(begin)
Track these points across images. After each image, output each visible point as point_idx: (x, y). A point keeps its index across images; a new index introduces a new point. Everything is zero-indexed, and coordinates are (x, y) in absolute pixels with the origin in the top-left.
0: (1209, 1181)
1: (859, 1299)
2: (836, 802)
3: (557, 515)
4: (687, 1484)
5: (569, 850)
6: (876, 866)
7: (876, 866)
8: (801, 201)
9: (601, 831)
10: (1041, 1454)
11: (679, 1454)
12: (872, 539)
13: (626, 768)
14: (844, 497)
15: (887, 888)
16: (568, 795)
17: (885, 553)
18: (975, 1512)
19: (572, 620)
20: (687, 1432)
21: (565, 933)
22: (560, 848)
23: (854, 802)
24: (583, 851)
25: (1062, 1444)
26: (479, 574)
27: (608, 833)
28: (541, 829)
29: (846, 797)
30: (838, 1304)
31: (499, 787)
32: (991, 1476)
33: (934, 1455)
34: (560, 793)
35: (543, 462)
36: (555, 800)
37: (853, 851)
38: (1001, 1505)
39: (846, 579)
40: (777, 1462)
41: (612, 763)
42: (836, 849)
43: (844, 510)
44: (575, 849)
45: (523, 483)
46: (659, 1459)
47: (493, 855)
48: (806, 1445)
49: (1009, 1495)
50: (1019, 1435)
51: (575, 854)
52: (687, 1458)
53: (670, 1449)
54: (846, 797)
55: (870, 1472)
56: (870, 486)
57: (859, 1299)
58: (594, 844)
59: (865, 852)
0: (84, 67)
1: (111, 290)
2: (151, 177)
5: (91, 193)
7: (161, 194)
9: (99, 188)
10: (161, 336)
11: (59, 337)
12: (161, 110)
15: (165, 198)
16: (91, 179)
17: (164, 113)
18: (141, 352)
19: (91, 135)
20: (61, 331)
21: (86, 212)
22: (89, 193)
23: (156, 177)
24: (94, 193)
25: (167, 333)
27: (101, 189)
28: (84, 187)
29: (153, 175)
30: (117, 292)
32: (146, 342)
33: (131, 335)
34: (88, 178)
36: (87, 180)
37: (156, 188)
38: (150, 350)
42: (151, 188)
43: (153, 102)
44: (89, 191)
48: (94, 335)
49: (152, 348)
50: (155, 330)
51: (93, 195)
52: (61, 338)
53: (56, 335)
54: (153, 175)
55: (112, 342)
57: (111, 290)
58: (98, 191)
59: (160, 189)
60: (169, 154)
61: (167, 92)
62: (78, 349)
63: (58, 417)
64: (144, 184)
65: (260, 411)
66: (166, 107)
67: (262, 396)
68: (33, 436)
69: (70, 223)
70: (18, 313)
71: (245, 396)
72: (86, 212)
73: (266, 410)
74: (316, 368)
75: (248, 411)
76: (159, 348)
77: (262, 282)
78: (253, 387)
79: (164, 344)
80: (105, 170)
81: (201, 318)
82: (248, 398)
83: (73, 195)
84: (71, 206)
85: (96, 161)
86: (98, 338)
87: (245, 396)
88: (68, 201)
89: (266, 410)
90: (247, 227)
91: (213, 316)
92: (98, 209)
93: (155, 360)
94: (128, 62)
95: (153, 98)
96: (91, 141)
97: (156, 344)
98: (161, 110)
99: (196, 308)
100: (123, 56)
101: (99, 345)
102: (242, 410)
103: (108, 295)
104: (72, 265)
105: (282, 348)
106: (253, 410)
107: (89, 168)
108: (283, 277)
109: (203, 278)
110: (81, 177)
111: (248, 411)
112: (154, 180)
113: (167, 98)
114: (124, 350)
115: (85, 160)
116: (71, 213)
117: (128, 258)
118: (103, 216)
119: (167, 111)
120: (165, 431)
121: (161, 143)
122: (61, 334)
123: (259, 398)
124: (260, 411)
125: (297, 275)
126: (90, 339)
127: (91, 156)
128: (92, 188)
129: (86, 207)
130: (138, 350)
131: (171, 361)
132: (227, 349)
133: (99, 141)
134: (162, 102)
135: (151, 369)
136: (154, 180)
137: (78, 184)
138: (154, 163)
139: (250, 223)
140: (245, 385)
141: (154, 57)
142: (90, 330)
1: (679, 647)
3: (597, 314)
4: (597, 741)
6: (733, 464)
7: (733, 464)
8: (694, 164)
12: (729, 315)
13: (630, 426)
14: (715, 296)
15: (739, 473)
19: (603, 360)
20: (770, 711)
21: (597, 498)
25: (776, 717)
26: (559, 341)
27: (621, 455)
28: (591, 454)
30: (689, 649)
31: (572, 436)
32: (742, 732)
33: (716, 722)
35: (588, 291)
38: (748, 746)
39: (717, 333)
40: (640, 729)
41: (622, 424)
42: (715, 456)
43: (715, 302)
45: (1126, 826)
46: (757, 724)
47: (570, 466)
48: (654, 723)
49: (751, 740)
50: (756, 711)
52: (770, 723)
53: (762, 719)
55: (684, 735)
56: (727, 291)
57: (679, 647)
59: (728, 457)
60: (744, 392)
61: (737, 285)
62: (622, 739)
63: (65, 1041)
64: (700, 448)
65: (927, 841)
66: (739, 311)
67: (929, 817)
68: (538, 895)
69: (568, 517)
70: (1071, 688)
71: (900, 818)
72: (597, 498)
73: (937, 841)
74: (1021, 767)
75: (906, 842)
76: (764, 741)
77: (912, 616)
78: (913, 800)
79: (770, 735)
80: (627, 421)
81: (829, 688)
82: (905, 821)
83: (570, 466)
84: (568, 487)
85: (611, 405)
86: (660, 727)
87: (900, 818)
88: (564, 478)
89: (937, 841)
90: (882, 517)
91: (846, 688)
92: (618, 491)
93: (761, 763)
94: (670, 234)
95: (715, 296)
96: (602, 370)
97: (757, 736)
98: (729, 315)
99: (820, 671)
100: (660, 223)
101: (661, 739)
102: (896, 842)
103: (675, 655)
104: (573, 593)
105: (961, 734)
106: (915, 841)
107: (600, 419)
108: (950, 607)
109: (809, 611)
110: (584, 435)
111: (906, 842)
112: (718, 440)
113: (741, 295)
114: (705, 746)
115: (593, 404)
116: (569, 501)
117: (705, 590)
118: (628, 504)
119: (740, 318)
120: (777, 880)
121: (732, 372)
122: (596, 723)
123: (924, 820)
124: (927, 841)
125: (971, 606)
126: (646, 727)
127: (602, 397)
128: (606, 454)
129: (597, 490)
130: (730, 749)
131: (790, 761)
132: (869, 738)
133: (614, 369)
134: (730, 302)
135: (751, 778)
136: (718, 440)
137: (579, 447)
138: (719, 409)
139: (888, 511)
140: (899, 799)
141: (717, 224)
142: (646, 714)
(end)
■ WRITTEN EXERCISE ■
Copy out every one of the lines above verbatim.

■ REPLY TO THE TASK ■
Track these points across images. After each image, output each visible point as point_idx: (x, y). A point keeps its index across images; a new index introduces a new point. Everything is zero-indexed, and coordinates are (x, y) in absolute pixels with the origin in the top-left.
0: (1209, 1181)
1: (859, 1299)
2: (836, 802)
3: (557, 515)
4: (687, 1484)
5: (569, 850)
6: (876, 866)
7: (876, 866)
8: (801, 201)
9: (601, 831)
10: (1041, 1454)
11: (679, 1454)
12: (872, 539)
13: (626, 768)
14: (844, 497)
15: (887, 888)
16: (568, 795)
17: (885, 553)
18: (975, 1512)
19: (572, 620)
20: (687, 1432)
21: (565, 933)
22: (560, 848)
23: (854, 802)
24: (583, 851)
25: (1062, 1444)
26: (479, 574)
27: (608, 833)
28: (541, 829)
29: (846, 797)
30: (838, 1304)
31: (499, 787)
32: (991, 1476)
33: (934, 1455)
34: (560, 793)
35: (543, 462)
36: (555, 800)
37: (853, 851)
38: (1001, 1505)
39: (846, 579)
40: (777, 1462)
41: (612, 763)
42: (836, 849)
43: (844, 510)
44: (575, 849)
45: (523, 483)
46: (659, 1459)
47: (493, 855)
48: (806, 1445)
49: (1009, 1495)
50: (1019, 1435)
51: (575, 854)
52: (687, 1458)
53: (670, 1449)
54: (846, 797)
55: (870, 1472)
56: (870, 486)
57: (859, 1299)
58: (594, 844)
59: (865, 852)
0: (84, 67)
1: (111, 290)
2: (151, 177)
5: (91, 193)
7: (161, 194)
9: (99, 188)
10: (161, 336)
11: (59, 337)
12: (161, 110)
15: (165, 198)
16: (91, 179)
17: (164, 113)
18: (141, 352)
19: (91, 135)
20: (61, 331)
21: (86, 212)
22: (89, 193)
23: (156, 177)
24: (94, 193)
25: (167, 333)
27: (101, 189)
28: (84, 187)
29: (153, 175)
30: (117, 292)
32: (146, 342)
33: (131, 335)
34: (88, 178)
36: (87, 180)
37: (156, 188)
38: (150, 350)
42: (151, 188)
43: (153, 102)
44: (89, 191)
48: (94, 335)
49: (152, 348)
50: (155, 330)
51: (93, 195)
52: (61, 338)
53: (56, 335)
54: (153, 175)
55: (112, 342)
57: (111, 290)
58: (98, 191)
59: (160, 189)
60: (169, 154)
61: (167, 92)
62: (78, 349)
63: (58, 417)
64: (144, 184)
65: (260, 411)
66: (166, 107)
67: (262, 396)
68: (33, 436)
69: (70, 223)
70: (18, 313)
71: (245, 396)
72: (86, 212)
73: (266, 410)
74: (316, 368)
75: (248, 411)
76: (159, 348)
77: (262, 282)
78: (253, 387)
79: (164, 344)
80: (105, 170)
81: (201, 318)
82: (248, 398)
83: (73, 195)
84: (71, 206)
85: (96, 161)
86: (98, 338)
87: (245, 396)
88: (68, 201)
89: (266, 410)
90: (247, 227)
91: (213, 316)
92: (98, 209)
93: (155, 360)
94: (128, 62)
95: (153, 98)
96: (91, 141)
97: (156, 344)
98: (161, 110)
99: (196, 308)
100: (123, 56)
101: (99, 345)
102: (242, 410)
103: (108, 295)
104: (72, 265)
105: (282, 348)
106: (253, 410)
107: (89, 168)
108: (283, 277)
109: (203, 278)
110: (81, 177)
111: (248, 411)
112: (154, 180)
113: (167, 98)
114: (124, 350)
115: (85, 160)
116: (71, 213)
117: (128, 258)
118: (103, 216)
119: (167, 111)
120: (165, 431)
121: (161, 143)
122: (61, 334)
123: (259, 398)
124: (260, 411)
125: (297, 275)
126: (90, 339)
127: (91, 156)
128: (92, 188)
129: (86, 207)
130: (138, 350)
131: (171, 361)
132: (227, 349)
133: (99, 141)
134: (162, 102)
135: (151, 369)
136: (154, 180)
137: (78, 184)
138: (154, 163)
139: (250, 223)
140: (245, 385)
141: (154, 57)
142: (90, 330)
1: (679, 647)
3: (597, 314)
4: (597, 741)
6: (733, 464)
7: (733, 464)
8: (694, 164)
12: (729, 315)
13: (630, 426)
14: (715, 296)
15: (739, 473)
19: (603, 360)
20: (770, 711)
21: (597, 498)
25: (776, 717)
26: (559, 341)
27: (621, 455)
28: (591, 454)
30: (689, 649)
31: (572, 436)
32: (742, 732)
33: (716, 722)
35: (588, 291)
38: (748, 746)
39: (717, 333)
40: (640, 729)
41: (622, 424)
42: (715, 456)
43: (715, 302)
45: (1126, 826)
46: (757, 724)
47: (570, 466)
48: (654, 723)
49: (751, 740)
50: (756, 711)
52: (770, 723)
53: (762, 719)
55: (684, 735)
56: (727, 291)
57: (679, 647)
59: (728, 457)
60: (744, 392)
61: (737, 285)
62: (622, 739)
63: (65, 1041)
64: (700, 448)
65: (927, 841)
66: (739, 311)
67: (929, 817)
68: (538, 895)
69: (568, 517)
70: (1071, 688)
71: (900, 818)
72: (597, 498)
73: (937, 841)
74: (1021, 767)
75: (906, 842)
76: (764, 741)
77: (912, 616)
78: (913, 800)
79: (770, 735)
80: (627, 421)
81: (829, 688)
82: (905, 821)
83: (570, 466)
84: (568, 487)
85: (611, 405)
86: (660, 727)
87: (900, 818)
88: (564, 478)
89: (937, 841)
90: (882, 517)
91: (846, 688)
92: (618, 491)
93: (761, 763)
94: (670, 234)
95: (715, 296)
96: (602, 370)
97: (757, 736)
98: (729, 315)
99: (820, 671)
100: (660, 223)
101: (661, 739)
102: (896, 842)
103: (675, 655)
104: (573, 593)
105: (961, 734)
106: (915, 841)
107: (600, 419)
108: (950, 607)
109: (809, 611)
110: (584, 435)
111: (906, 842)
112: (718, 440)
113: (741, 295)
114: (705, 746)
115: (593, 404)
116: (569, 501)
117: (705, 590)
118: (628, 504)
119: (740, 318)
120: (777, 880)
121: (732, 372)
122: (596, 723)
123: (924, 820)
124: (927, 841)
125: (971, 606)
126: (646, 727)
127: (602, 397)
128: (606, 454)
129: (597, 490)
130: (730, 749)
131: (790, 761)
132: (869, 738)
133: (614, 369)
134: (730, 302)
135: (751, 778)
136: (718, 440)
137: (579, 447)
138: (719, 409)
139: (888, 511)
140: (899, 799)
141: (717, 224)
142: (646, 714)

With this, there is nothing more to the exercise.